:: Data section ::

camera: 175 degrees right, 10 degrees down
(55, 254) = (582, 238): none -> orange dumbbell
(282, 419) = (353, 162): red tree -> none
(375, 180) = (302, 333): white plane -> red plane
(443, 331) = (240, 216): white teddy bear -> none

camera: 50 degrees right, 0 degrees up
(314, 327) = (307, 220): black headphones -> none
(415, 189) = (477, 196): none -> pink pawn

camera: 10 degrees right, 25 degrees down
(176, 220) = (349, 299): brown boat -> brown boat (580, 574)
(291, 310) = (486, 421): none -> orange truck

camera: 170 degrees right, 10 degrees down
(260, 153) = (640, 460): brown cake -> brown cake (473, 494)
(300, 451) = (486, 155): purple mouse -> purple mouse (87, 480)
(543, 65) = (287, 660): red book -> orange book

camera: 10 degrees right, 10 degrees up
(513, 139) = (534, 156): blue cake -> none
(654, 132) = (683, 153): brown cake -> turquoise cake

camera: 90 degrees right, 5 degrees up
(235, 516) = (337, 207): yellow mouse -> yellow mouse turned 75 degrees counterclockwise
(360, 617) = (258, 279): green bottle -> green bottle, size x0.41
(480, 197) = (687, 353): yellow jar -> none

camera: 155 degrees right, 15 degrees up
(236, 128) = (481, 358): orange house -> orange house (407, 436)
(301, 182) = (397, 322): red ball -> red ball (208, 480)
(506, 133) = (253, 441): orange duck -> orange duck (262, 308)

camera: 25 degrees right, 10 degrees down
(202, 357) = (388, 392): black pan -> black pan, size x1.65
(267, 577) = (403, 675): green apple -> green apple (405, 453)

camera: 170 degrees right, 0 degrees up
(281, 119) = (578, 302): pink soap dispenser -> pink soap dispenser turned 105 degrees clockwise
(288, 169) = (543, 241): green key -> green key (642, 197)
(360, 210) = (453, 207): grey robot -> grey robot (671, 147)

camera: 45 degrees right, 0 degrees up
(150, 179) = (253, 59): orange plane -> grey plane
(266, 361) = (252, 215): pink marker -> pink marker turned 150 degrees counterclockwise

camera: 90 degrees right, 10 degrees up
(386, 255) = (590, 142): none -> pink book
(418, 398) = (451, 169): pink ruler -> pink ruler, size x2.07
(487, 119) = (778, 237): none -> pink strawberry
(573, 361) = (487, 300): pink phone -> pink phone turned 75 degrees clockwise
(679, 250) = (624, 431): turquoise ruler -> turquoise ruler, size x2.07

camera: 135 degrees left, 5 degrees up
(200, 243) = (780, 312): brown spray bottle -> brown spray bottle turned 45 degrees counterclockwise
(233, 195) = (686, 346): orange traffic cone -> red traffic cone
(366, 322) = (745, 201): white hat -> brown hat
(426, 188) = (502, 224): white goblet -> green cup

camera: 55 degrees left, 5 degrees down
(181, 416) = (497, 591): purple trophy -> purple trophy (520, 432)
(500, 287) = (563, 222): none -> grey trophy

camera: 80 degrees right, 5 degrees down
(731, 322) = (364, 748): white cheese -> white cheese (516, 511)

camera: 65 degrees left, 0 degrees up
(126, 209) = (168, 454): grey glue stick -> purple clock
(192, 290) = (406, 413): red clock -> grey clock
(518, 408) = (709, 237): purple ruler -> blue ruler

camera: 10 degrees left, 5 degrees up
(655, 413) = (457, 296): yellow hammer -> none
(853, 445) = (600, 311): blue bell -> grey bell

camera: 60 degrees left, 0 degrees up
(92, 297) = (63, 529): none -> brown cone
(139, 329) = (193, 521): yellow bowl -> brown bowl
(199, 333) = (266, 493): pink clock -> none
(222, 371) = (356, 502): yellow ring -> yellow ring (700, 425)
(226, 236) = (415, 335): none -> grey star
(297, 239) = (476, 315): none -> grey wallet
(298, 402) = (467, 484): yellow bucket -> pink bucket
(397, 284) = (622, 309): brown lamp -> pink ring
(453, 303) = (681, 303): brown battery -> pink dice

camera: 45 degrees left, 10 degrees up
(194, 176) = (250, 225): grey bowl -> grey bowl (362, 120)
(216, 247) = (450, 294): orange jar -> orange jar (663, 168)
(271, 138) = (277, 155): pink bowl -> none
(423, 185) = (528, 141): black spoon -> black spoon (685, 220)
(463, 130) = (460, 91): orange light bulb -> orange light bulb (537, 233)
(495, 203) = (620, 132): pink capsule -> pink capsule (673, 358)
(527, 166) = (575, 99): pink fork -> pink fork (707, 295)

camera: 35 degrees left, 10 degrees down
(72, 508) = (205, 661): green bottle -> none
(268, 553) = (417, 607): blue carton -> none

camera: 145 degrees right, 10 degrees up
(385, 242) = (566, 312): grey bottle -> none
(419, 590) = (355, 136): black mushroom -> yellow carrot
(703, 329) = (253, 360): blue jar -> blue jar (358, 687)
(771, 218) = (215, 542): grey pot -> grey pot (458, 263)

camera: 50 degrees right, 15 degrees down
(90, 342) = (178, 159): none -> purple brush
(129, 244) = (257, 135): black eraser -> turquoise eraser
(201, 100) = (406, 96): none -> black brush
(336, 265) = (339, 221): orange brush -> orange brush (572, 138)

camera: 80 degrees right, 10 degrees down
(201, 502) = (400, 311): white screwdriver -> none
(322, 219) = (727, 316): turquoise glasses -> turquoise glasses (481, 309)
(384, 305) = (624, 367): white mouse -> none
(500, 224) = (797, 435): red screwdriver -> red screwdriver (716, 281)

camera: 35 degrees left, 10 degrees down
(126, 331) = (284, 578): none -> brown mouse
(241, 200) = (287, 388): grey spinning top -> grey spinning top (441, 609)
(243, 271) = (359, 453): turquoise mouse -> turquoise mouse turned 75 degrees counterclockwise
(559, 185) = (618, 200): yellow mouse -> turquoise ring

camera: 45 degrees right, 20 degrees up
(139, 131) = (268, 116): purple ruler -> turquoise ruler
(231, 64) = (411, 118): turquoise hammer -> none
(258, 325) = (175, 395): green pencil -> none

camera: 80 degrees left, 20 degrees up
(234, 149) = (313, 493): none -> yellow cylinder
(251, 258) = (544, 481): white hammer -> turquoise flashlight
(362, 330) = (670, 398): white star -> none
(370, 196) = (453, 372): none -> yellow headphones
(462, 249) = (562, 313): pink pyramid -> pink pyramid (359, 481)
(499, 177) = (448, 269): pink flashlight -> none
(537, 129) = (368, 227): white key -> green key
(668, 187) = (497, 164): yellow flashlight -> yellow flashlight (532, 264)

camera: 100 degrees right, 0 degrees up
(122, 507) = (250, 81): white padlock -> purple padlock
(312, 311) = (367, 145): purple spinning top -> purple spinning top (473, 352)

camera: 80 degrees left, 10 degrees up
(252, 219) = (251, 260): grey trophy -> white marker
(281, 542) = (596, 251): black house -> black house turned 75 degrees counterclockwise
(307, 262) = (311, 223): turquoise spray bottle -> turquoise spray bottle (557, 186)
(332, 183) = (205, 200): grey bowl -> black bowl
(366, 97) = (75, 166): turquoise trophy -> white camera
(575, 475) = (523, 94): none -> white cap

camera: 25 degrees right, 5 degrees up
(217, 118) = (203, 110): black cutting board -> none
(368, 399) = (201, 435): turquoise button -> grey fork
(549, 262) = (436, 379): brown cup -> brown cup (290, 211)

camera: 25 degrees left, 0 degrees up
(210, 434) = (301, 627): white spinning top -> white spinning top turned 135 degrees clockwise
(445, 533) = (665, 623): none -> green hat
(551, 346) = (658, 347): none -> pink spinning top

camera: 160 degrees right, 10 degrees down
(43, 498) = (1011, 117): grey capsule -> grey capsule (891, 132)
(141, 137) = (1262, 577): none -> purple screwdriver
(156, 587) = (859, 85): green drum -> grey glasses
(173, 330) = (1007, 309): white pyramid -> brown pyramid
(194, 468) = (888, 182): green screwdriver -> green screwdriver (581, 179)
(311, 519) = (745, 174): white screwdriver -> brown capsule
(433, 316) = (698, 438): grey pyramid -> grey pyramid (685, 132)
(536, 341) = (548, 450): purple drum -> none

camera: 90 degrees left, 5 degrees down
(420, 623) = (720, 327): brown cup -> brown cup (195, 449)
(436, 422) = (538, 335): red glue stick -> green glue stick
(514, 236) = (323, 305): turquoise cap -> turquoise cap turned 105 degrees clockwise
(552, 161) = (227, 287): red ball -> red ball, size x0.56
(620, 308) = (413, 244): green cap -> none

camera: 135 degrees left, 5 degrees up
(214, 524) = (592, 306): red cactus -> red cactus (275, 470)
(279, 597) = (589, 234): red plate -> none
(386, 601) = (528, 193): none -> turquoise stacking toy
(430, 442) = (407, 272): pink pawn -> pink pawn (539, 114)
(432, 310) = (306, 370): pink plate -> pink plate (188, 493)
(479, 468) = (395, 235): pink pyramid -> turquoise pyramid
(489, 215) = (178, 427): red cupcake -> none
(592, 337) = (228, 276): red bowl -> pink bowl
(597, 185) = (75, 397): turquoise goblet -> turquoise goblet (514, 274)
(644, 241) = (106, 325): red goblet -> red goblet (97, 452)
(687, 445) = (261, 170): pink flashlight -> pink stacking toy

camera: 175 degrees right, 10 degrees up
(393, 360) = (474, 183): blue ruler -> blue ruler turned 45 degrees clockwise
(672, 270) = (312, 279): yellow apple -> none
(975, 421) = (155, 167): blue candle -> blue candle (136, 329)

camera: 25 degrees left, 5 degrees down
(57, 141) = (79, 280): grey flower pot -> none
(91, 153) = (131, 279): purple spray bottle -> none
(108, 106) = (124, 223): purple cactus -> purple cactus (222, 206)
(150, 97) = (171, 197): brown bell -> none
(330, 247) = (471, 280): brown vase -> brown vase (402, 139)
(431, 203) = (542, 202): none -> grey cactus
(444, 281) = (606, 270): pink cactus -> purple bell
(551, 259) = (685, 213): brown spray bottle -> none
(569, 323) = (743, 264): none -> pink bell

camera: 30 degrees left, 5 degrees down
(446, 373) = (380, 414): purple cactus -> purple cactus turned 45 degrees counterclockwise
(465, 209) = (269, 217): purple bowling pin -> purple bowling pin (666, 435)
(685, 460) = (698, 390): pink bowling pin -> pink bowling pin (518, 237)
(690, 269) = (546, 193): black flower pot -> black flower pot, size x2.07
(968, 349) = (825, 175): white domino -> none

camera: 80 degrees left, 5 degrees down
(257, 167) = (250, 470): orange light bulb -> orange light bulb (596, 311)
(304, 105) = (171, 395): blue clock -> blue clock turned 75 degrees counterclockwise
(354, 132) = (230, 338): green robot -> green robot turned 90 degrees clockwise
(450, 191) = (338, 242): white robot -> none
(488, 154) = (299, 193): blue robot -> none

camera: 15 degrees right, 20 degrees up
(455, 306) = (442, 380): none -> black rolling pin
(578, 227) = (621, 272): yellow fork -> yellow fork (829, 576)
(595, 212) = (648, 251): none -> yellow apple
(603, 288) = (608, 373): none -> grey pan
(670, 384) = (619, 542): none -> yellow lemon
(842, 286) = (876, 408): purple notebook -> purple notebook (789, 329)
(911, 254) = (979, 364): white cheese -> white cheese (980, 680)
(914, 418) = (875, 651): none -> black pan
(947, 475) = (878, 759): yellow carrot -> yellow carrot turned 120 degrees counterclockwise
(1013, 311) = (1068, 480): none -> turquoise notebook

:::

§ What is required: Once the line containing "camera: 170 degrees right, 0 degrees up" has been written out, please stop; every line before it, back to the first line of the records above, should be given exactly.

§ Task response:
camera: 175 degrees right, 10 degrees down
(55, 254) = (582, 238): none -> orange dumbbell
(282, 419) = (353, 162): red tree -> none
(375, 180) = (302, 333): white plane -> red plane
(443, 331) = (240, 216): white teddy bear -> none

camera: 50 degrees right, 0 degrees up
(314, 327) = (307, 220): black headphones -> none
(415, 189) = (477, 196): none -> pink pawn

camera: 10 degrees right, 25 degrees down
(176, 220) = (349, 299): brown boat -> brown boat (580, 574)
(291, 310) = (486, 421): none -> orange truck

camera: 170 degrees right, 10 degrees down
(260, 153) = (640, 460): brown cake -> brown cake (473, 494)
(300, 451) = (486, 155): purple mouse -> purple mouse (87, 480)
(543, 65) = (287, 660): red book -> orange book

camera: 10 degrees right, 10 degrees up
(513, 139) = (534, 156): blue cake -> none
(654, 132) = (683, 153): brown cake -> turquoise cake

camera: 90 degrees right, 5 degrees up
(235, 516) = (337, 207): yellow mouse -> yellow mouse turned 75 degrees counterclockwise
(360, 617) = (258, 279): green bottle -> green bottle, size x0.41
(480, 197) = (687, 353): yellow jar -> none

camera: 155 degrees right, 15 degrees up
(236, 128) = (481, 358): orange house -> orange house (407, 436)
(301, 182) = (397, 322): red ball -> red ball (208, 480)
(506, 133) = (253, 441): orange duck -> orange duck (262, 308)

camera: 25 degrees right, 10 degrees down
(202, 357) = (388, 392): black pan -> black pan, size x1.65
(267, 577) = (403, 675): green apple -> green apple (405, 453)

camera: 170 degrees right, 0 degrees up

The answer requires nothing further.